REQUIRED TASK:
Collect every line of the material below that contains the string "time". Matching is case-sensitive.

Start of MATERIAL FOR THIS TASK

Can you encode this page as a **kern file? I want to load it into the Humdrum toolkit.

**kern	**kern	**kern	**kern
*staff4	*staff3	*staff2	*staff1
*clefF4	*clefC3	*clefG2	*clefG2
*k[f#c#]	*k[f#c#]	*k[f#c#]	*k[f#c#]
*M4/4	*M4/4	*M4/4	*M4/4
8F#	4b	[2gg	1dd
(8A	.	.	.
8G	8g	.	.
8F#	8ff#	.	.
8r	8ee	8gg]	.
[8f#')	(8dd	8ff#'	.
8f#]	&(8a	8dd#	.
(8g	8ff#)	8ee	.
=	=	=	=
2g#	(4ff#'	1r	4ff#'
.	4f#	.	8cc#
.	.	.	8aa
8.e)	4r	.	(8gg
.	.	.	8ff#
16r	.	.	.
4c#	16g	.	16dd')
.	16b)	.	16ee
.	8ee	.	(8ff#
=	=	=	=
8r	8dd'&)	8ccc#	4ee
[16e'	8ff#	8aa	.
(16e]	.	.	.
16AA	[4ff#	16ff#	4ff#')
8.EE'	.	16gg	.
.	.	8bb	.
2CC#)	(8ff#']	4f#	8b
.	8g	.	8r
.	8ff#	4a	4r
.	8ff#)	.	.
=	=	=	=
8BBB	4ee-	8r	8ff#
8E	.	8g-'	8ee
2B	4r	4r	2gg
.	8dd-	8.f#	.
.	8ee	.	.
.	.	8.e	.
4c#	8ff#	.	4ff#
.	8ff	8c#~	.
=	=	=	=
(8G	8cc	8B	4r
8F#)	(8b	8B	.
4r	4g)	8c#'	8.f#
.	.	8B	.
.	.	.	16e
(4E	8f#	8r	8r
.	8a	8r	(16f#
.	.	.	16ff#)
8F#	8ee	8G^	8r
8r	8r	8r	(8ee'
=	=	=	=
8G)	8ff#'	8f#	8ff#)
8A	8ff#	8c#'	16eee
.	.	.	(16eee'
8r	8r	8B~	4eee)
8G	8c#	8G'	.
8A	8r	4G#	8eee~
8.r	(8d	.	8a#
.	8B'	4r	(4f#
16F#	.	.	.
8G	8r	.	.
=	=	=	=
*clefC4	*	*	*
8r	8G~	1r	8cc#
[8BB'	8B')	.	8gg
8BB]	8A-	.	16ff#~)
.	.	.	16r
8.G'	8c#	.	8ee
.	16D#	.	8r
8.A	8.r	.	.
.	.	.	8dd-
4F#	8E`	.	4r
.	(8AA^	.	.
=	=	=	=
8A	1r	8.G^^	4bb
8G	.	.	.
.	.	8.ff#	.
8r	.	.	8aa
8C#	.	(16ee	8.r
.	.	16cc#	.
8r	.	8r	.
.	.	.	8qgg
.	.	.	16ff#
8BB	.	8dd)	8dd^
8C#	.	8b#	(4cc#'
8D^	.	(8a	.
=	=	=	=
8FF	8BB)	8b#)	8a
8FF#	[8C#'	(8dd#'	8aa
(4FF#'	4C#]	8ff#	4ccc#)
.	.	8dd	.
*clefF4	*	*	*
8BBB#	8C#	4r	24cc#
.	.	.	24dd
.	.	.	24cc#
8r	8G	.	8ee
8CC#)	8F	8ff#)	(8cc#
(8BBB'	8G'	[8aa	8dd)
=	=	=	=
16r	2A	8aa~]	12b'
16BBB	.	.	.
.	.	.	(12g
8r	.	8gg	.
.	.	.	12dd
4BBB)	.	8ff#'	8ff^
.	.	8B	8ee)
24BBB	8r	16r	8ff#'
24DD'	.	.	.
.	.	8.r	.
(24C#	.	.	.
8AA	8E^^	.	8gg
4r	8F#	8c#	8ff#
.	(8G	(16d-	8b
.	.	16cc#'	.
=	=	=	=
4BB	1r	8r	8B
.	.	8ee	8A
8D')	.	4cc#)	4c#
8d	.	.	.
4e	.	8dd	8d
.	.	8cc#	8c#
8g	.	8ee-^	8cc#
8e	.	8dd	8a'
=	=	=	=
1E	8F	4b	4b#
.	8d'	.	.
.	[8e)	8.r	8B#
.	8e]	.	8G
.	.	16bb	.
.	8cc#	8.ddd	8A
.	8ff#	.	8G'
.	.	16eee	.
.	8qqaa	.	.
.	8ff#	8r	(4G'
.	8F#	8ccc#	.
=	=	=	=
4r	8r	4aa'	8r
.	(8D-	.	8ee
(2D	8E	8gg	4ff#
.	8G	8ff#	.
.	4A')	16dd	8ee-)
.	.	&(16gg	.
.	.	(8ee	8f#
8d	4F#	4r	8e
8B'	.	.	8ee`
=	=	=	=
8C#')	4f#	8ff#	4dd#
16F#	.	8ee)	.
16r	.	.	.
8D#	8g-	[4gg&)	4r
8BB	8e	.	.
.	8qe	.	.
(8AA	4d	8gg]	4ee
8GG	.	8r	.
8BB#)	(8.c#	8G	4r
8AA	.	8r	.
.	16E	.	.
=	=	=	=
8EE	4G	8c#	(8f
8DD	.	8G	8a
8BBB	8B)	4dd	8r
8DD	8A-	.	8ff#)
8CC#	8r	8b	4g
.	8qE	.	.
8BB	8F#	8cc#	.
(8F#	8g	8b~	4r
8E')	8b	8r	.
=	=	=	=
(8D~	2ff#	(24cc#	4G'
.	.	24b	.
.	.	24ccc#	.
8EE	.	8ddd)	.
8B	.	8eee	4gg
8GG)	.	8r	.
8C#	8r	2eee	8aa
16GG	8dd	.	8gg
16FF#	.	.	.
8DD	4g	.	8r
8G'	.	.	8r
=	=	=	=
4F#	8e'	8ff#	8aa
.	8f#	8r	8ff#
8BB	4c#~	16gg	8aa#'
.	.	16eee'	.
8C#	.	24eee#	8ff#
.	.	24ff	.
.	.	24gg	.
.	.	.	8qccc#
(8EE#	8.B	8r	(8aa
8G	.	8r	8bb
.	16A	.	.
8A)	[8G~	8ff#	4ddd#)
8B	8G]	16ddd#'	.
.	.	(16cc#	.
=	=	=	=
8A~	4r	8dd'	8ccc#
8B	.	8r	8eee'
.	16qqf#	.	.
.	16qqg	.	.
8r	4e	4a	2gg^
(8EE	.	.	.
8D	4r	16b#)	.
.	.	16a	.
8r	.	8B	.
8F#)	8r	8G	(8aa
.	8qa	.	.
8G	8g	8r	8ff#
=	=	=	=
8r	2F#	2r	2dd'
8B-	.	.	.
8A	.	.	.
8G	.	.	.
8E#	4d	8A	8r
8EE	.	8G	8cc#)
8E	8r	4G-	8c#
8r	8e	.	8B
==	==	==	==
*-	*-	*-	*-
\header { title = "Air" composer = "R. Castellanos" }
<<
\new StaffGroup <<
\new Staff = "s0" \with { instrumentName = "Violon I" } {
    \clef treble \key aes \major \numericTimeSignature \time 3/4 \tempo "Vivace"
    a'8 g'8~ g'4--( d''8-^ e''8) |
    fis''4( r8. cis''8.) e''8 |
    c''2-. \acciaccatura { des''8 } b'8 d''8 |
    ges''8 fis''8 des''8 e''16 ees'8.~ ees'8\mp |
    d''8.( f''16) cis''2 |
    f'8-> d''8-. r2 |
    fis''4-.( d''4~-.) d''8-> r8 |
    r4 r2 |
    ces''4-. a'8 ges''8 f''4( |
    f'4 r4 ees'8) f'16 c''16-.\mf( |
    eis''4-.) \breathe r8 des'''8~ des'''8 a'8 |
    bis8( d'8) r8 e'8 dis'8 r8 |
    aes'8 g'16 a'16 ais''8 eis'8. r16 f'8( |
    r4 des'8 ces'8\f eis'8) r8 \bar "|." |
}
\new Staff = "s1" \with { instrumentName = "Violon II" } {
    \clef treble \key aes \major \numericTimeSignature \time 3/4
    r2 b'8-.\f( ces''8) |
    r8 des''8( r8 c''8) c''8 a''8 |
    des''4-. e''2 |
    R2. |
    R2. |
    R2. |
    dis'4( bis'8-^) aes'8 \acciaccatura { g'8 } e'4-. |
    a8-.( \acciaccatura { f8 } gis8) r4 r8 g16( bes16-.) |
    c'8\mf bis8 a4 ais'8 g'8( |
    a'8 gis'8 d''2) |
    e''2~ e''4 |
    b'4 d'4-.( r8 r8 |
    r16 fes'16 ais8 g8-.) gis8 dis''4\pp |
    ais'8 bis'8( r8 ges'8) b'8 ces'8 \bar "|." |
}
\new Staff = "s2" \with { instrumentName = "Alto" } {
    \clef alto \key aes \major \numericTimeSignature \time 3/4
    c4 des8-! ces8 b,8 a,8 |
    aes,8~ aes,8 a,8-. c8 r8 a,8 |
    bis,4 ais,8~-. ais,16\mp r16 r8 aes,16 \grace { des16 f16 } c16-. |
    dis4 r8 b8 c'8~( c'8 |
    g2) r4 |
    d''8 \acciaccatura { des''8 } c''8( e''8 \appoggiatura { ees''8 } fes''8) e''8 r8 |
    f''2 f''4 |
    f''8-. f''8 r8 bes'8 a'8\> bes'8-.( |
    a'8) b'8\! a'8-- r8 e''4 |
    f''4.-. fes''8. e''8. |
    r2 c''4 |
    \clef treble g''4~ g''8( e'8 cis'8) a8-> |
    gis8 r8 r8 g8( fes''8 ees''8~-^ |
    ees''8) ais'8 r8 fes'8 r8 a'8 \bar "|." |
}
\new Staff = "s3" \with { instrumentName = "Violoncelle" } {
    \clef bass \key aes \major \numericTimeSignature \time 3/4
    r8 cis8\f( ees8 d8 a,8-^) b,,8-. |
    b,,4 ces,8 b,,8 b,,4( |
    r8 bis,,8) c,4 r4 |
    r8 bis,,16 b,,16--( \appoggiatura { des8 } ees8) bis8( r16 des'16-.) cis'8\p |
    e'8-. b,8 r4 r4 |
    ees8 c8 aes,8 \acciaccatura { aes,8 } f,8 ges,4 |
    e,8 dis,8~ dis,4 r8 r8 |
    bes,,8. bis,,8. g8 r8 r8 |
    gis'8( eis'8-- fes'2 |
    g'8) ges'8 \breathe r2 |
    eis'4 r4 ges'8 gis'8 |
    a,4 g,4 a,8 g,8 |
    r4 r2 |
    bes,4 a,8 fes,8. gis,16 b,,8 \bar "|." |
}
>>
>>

End of MATERIAL FOR THIS TASK

REPLY TO THE EXERCISE:
    \clef treble \key aes \major \numericTimeSignature \time 3/4 \tempo "Vivace"
    \clef treble \key aes \major \numericTimeSignature \time 3/4
    \clef alto \key aes \major \numericTimeSignature \time 3/4
    \clef bass \key aes \major \numericTimeSignature \time 3/4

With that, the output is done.